Look for "R3: 11k (GND, VTH) -> 11k (+3V3, VTH)" in the records below, then copy that line and every line after it, exactly and with nothing added.

Stored items:
● ● ●

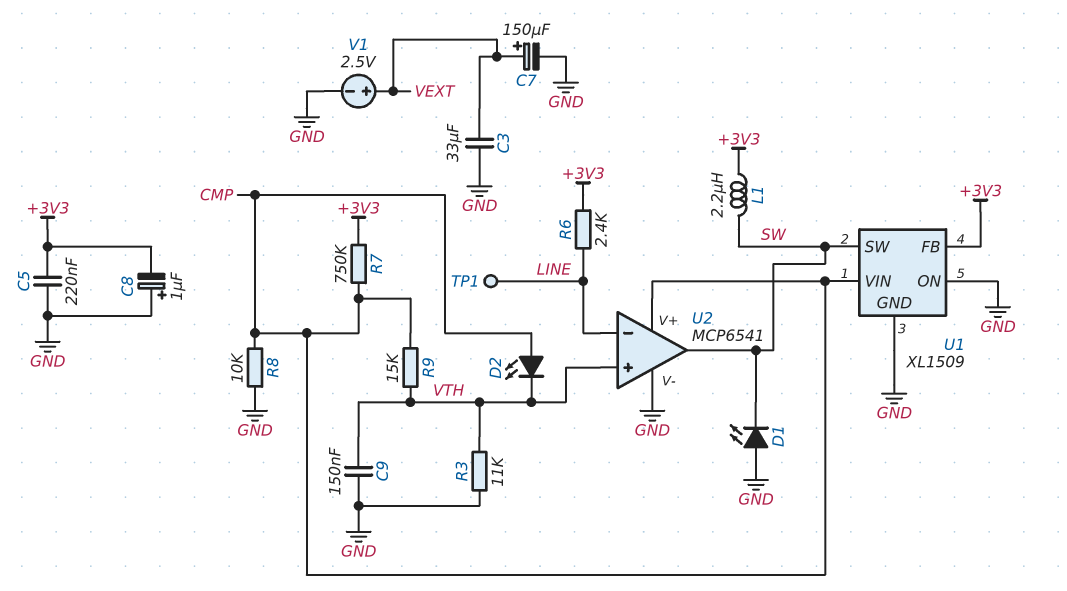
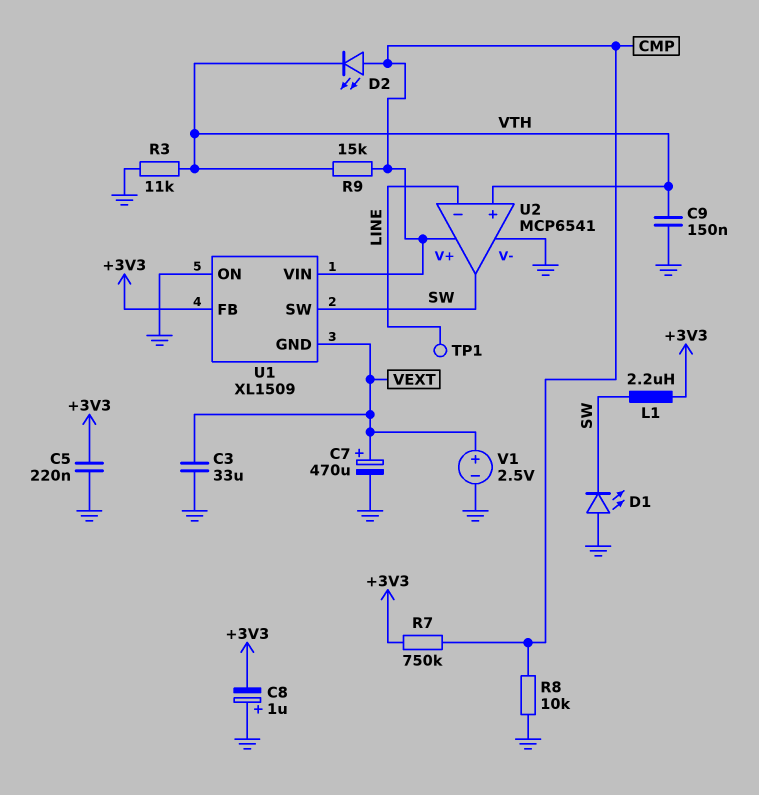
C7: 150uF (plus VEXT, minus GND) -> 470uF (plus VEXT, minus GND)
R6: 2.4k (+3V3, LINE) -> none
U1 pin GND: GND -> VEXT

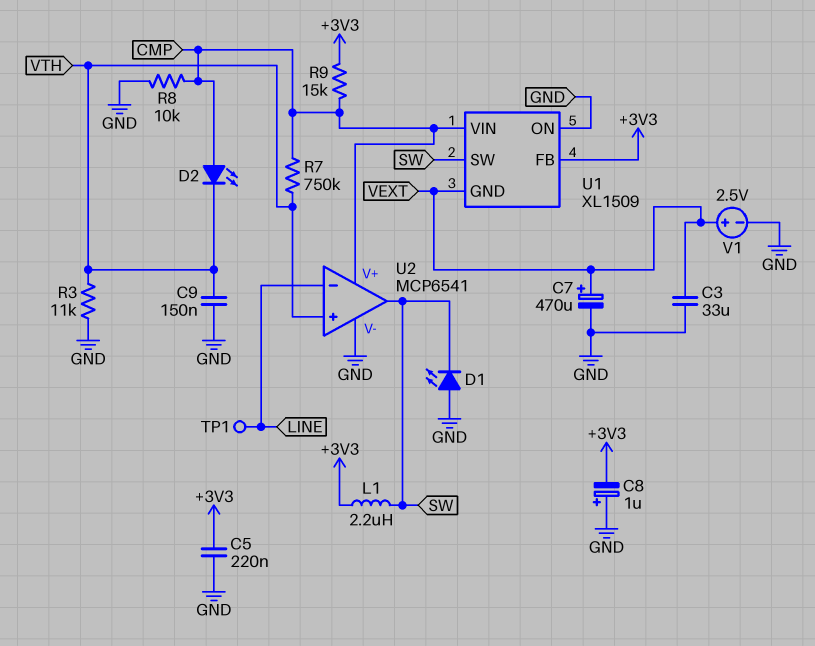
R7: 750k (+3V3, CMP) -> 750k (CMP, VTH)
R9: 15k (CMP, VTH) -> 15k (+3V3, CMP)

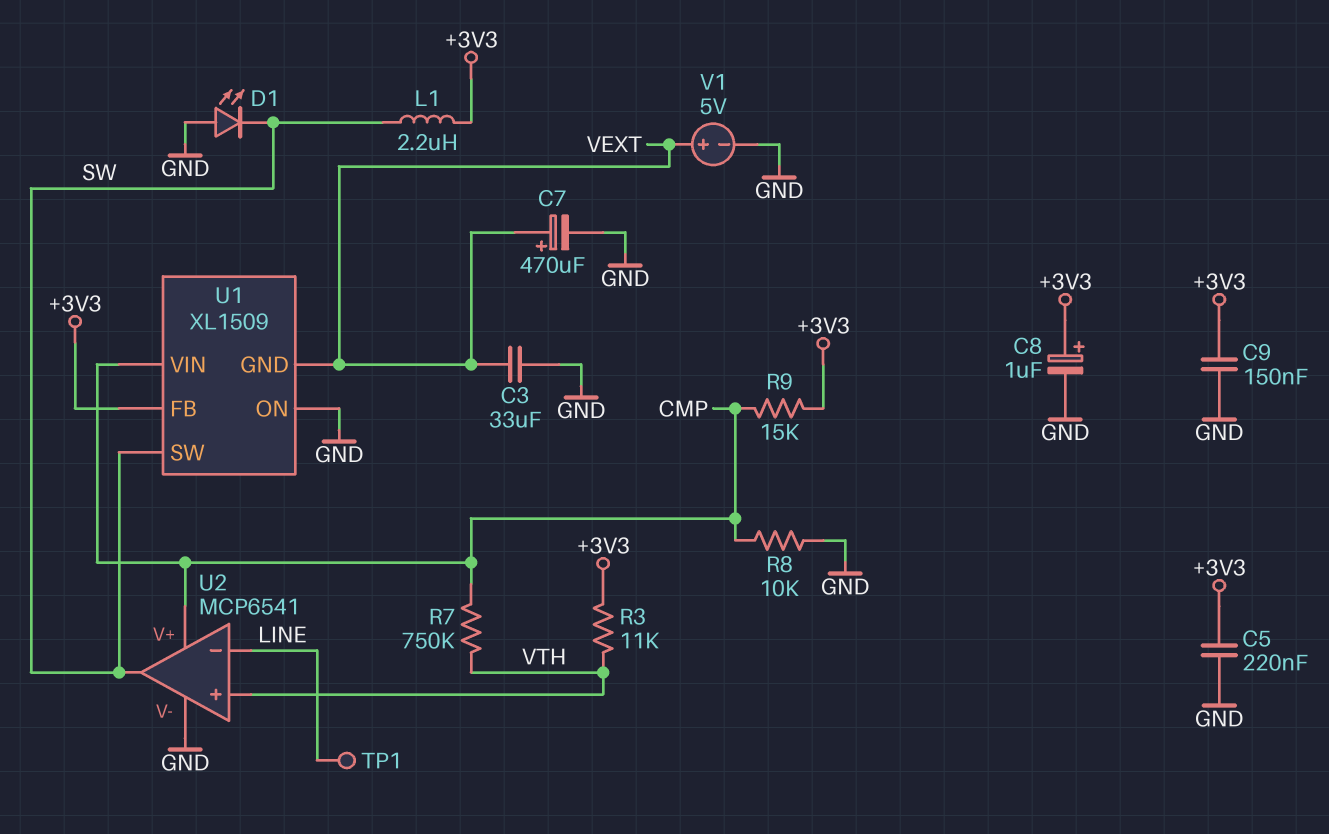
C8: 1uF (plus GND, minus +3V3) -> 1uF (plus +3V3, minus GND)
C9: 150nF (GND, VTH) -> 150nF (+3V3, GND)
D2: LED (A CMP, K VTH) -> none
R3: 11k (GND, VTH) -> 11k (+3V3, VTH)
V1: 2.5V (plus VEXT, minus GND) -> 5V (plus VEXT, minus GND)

● ● ●

## REPLY TO THE EXERCISE
R3: 11k (GND, VTH) -> 11k (+3V3, VTH)
V1: 2.5V (plus VEXT, minus GND) -> 5V (plus VEXT, minus GND)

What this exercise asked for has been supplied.